======== STUDY MATERIAL

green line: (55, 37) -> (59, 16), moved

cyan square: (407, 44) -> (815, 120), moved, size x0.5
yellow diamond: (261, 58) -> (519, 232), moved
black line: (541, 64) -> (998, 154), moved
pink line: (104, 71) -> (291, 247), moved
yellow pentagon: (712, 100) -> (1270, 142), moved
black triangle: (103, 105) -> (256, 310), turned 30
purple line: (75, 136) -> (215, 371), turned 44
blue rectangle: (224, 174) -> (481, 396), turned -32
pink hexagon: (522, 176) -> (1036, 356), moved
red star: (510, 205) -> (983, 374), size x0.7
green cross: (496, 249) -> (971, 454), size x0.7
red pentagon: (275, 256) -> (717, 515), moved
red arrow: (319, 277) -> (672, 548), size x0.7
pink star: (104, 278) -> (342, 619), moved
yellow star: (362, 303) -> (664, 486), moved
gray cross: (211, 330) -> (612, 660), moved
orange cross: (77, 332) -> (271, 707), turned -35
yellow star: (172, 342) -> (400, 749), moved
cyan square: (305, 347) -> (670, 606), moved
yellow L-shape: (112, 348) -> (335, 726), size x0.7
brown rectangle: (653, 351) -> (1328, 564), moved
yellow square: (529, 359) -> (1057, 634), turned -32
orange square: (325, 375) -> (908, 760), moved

================

PROBLEM TO WORK ON> Apply a filter for "square" to the data above, then copy each line that matches.

WRITTEN RESPONSE>
cyan square: (407, 44) -> (815, 120), moved, size x0.5
cyan square: (305, 347) -> (670, 606), moved
yellow square: (529, 359) -> (1057, 634), turned -32
orange square: (325, 375) -> (908, 760), moved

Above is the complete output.